Assigned task: Below are entries with pictures in them. Output exactly the lines starting at the line with "camera: 10 degrees left, 0 degrees up" and ending at the line with "(868, 271) = (322, 411): turquoise", both included, but not the pictures.

Records supplied:
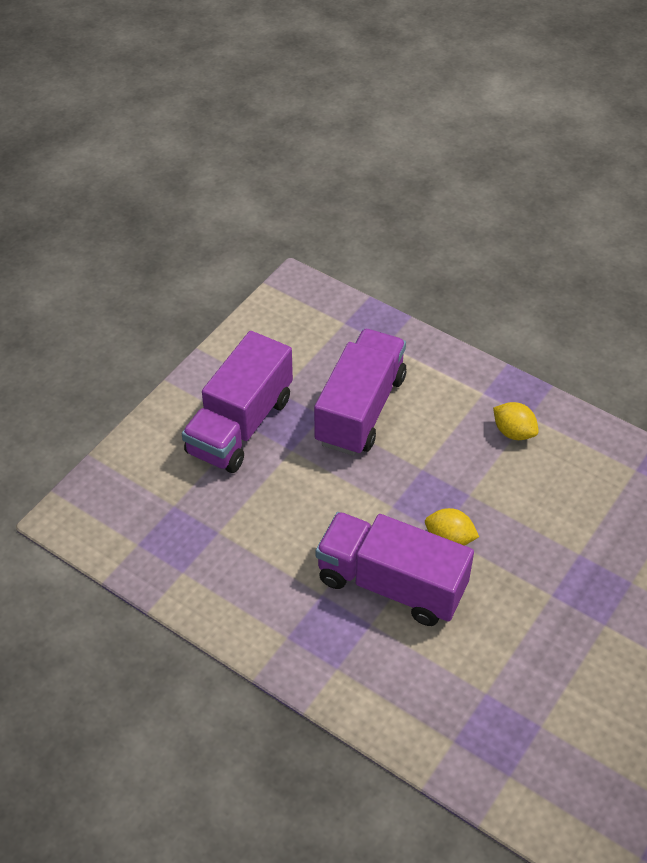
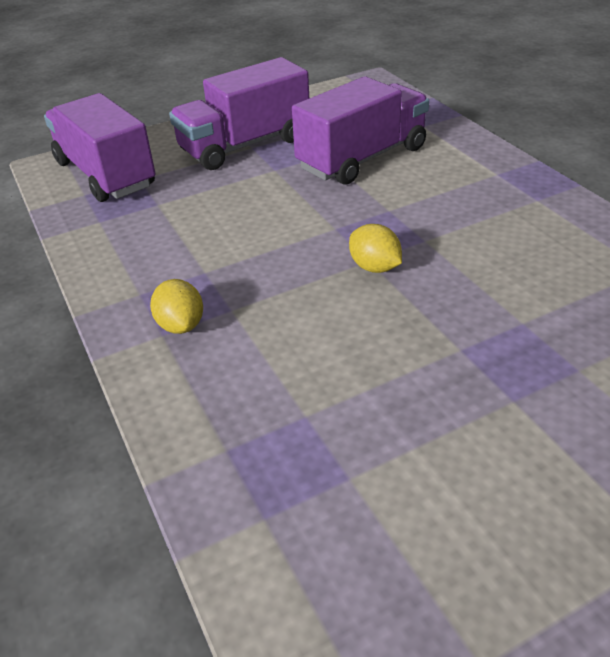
camera: 30 degrees right, 10 degrees down
(391, 584) = (281, 284): purple truck -> purple truck (106, 174)
(513, 432) = (510, 207): yellow lemon -> yellow lemon (181, 325)

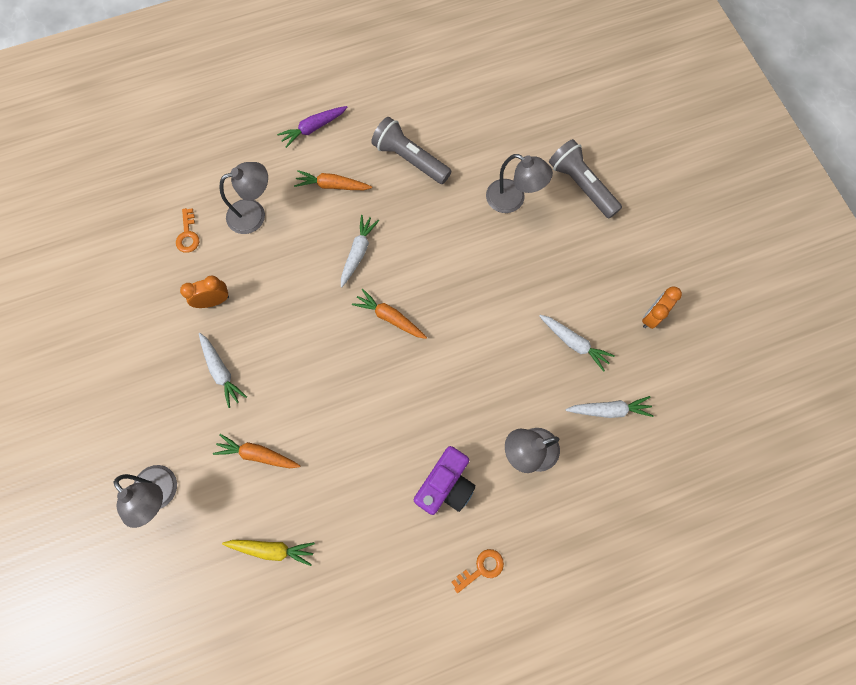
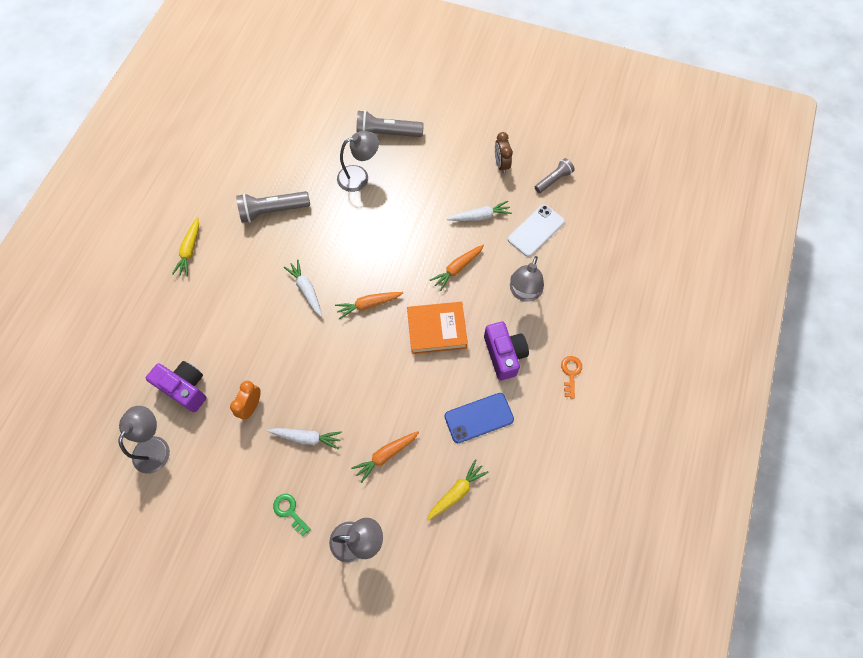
camera: 50 degrees left, 5 degrees down
(145, 413) = (289, 511): none -> green key
(188, 235) = (185, 388): orange key -> purple camera
(254, 214) = (213, 333): grey lamp -> grey lamp (155, 446)
(313, 128) = (190, 250): purple carrot -> yellow carrot
(332, 185) = (244, 270): orange carrot -> orange carrot (457, 268)
(361, 512) = (479, 418): none -> blue phone
(417, 400) = (437, 330): none -> orange book
(608, 410) = (536, 230): white carrot -> white phone
(652, 316) = (501, 164): orange clock -> brown clock
(684, 382) = (553, 180): none -> grey flashlight

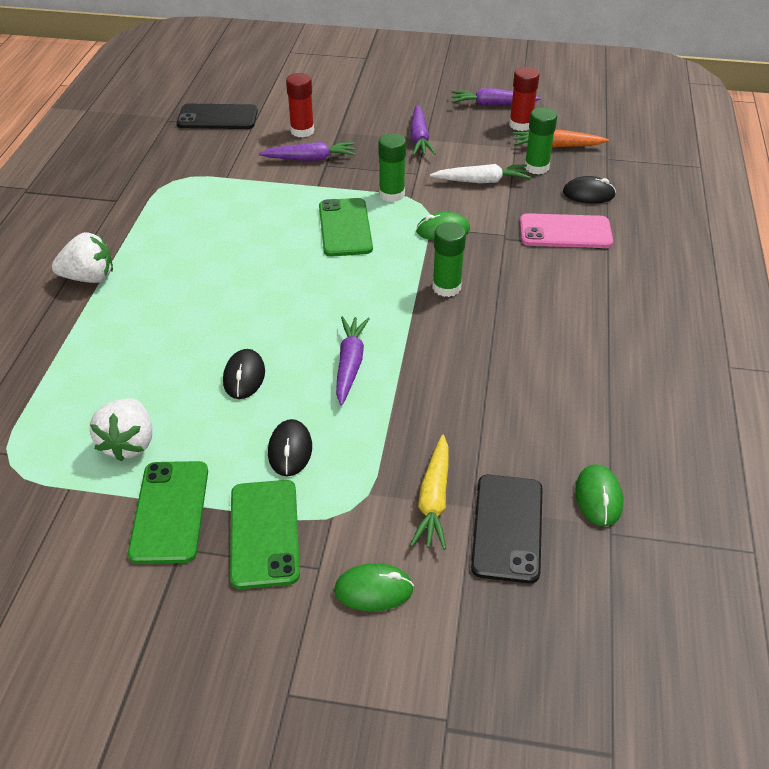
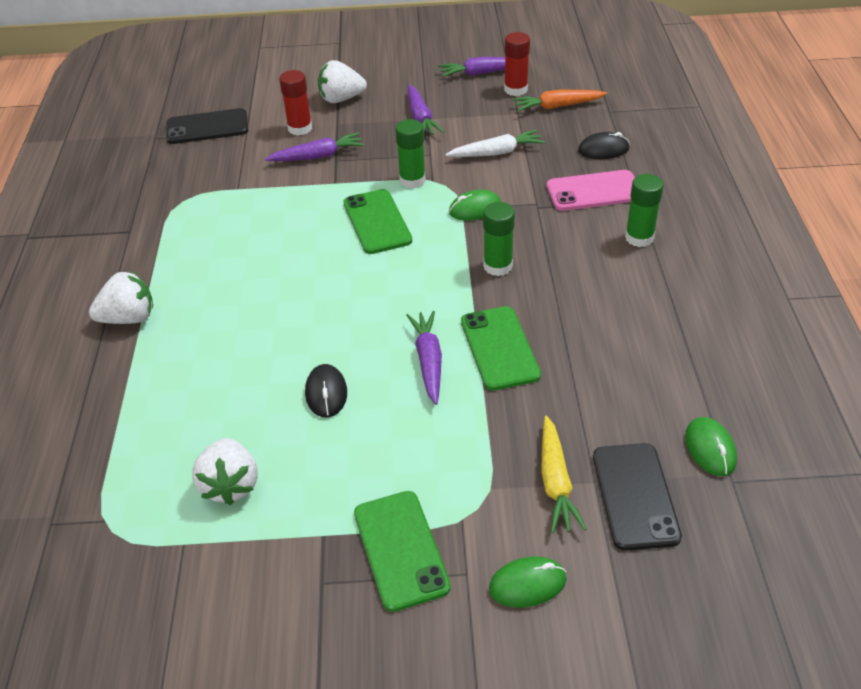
camera: 10 degrees left, 0 degrees up
(170, 511) = (297, 547): green phone -> green phone (499, 348)
(290, 450) = (398, 460): black mouse -> none
(350, 110) = (341, 99): none -> white strawberry
(536, 167) = (545, 130): green glue stick -> green glue stick (639, 238)

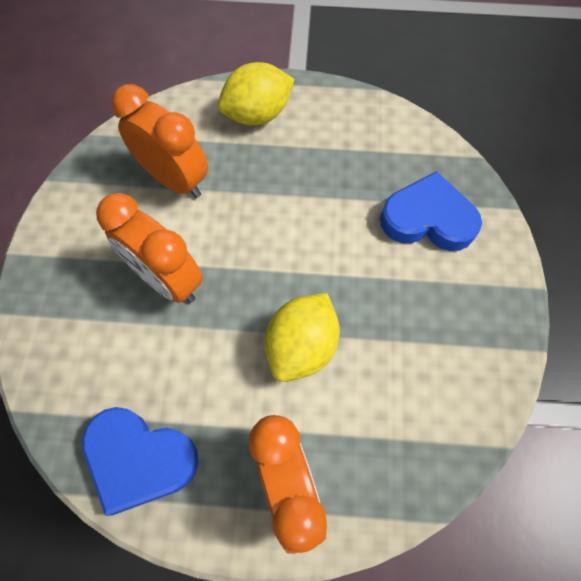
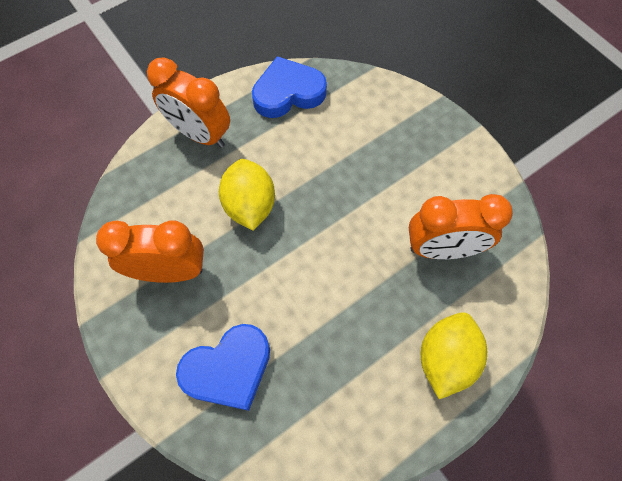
camera: 140 degrees right, 0 degrees up
(167, 280) = (370, 181): orange clock -> orange clock (170, 271)

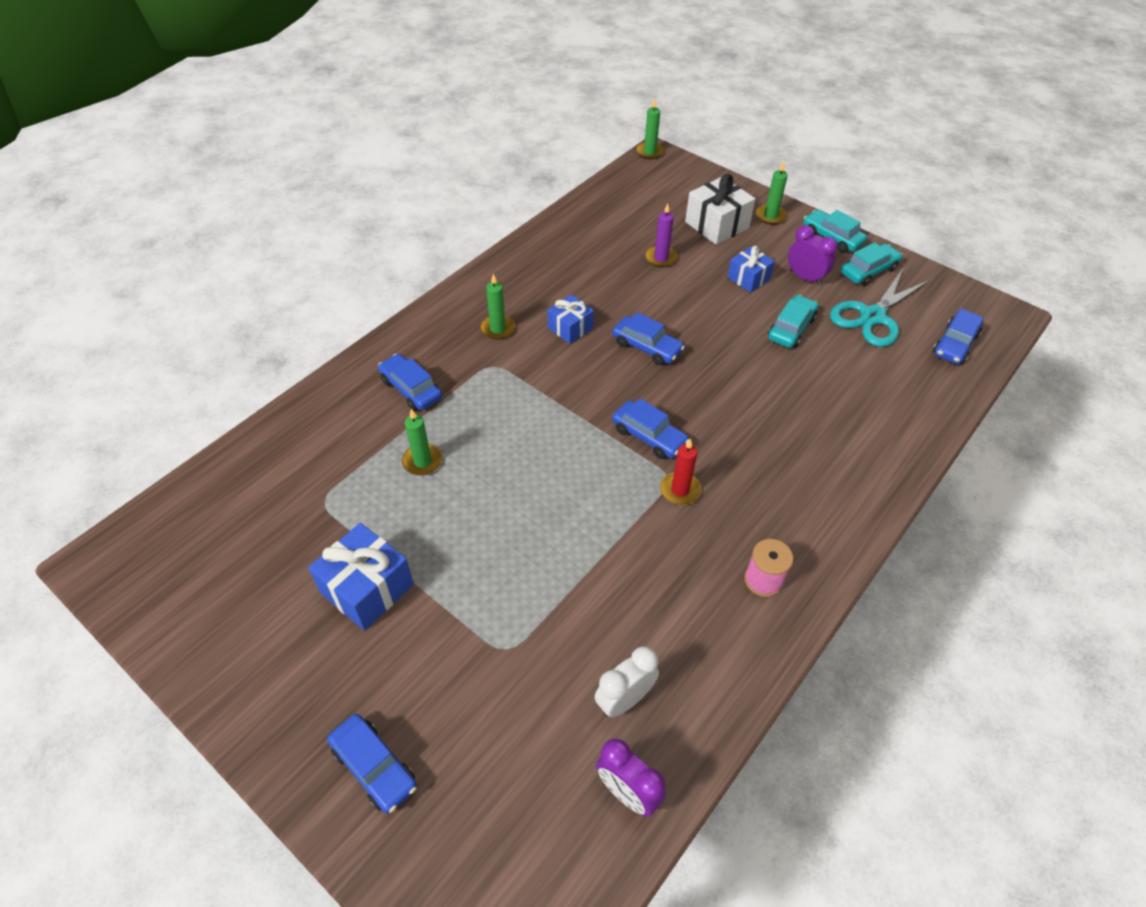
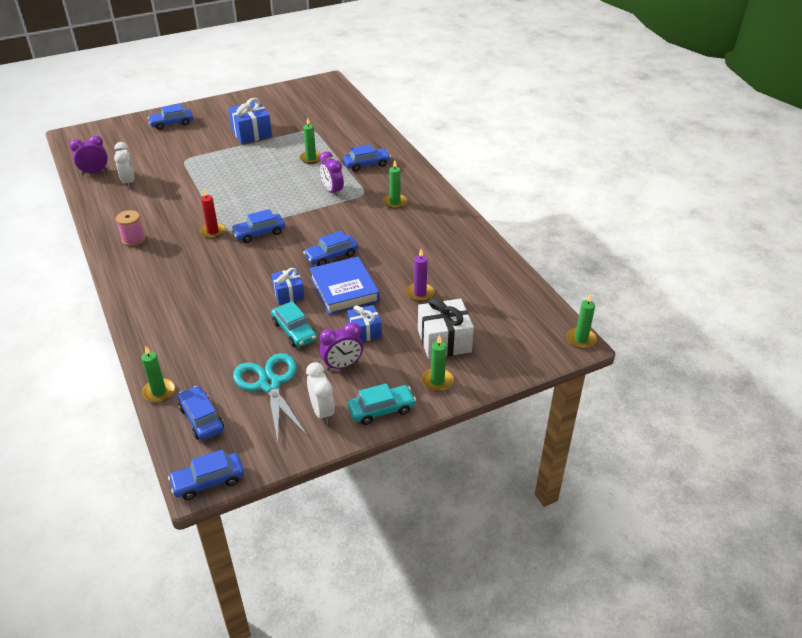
camera: 115 degrees right, 10 degrees down
(504, 400) = (332, 191): none -> purple clock
(570, 328) = (374, 230): blue gift -> blue gift (288, 294)
(698, 315) = (344, 289): none -> blue book
(868, 271) = (322, 411): turquoise car -> white clock
(960, 393) = (159, 392): none -> green candle
(1002, 309) = (208, 481): none -> blue car

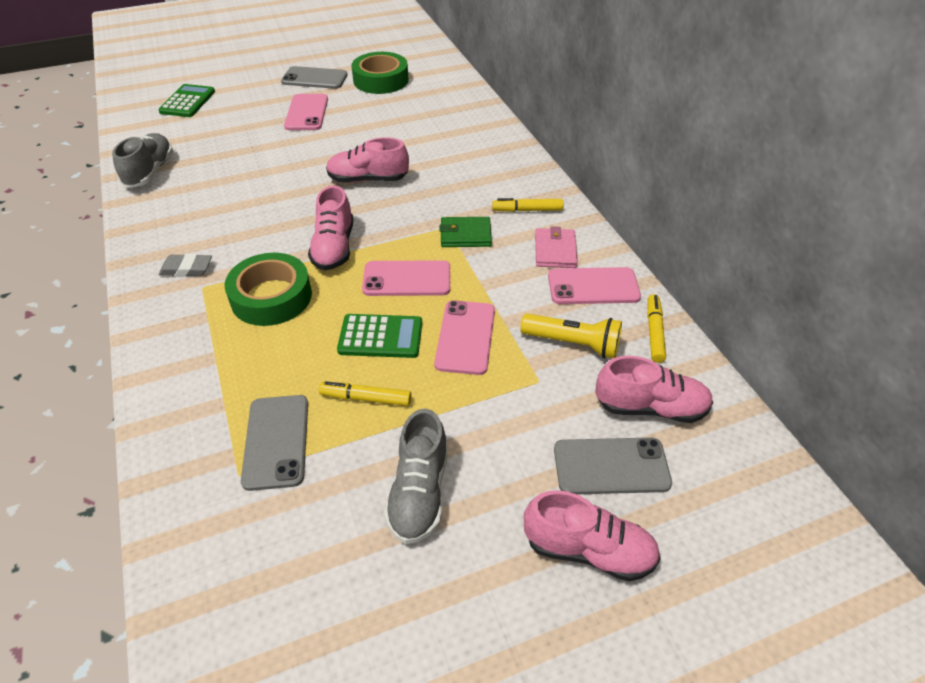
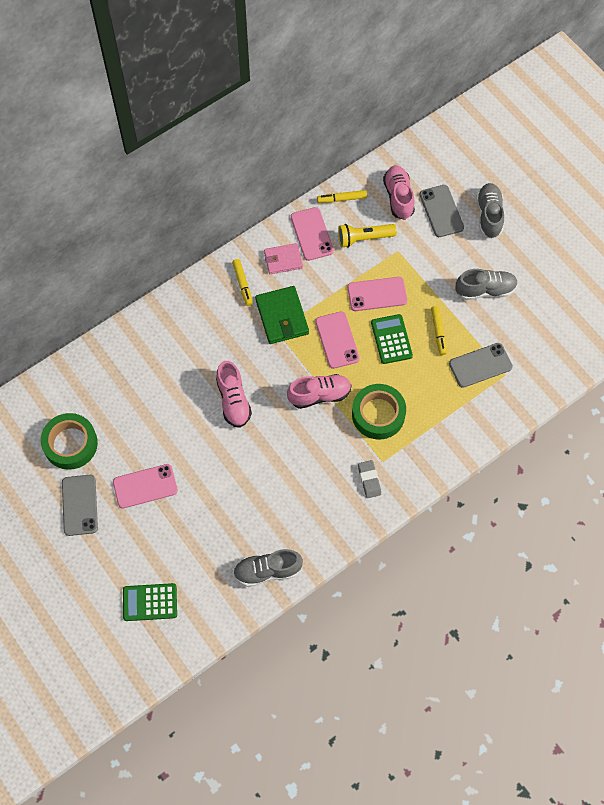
camera: 105 degrees left, 20 degrees up
(465, 235) = (282, 317): green wallet -> green wallet, size x1.50
(573, 343) = (364, 238): yellow flashlight -> yellow flashlight turned 105 degrees counterclockwise
(588, 550) = (489, 215): pink shoe -> grey shoe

Task response:
camera: 10 degrees left, 0 degrees up
(170, 511) = (297, 547): green phone -> green phone (499, 348)
(290, 450) = (398, 460): black mouse -> none
(350, 110) = (341, 99): none -> white strawberry
(536, 167) = (545, 130): green glue stick -> green glue stick (639, 238)

camera: 140 degrees right, 0 degrees up
(167, 280) = (370, 181): orange clock -> orange clock (170, 271)

camera: 115 degrees right, 10 degrees down
(504, 400) = (332, 191): none -> purple clock
(570, 328) = (374, 230): blue gift -> blue gift (288, 294)
(698, 315) = (344, 289): none -> blue book
(868, 271) = (322, 411): turquoise car -> white clock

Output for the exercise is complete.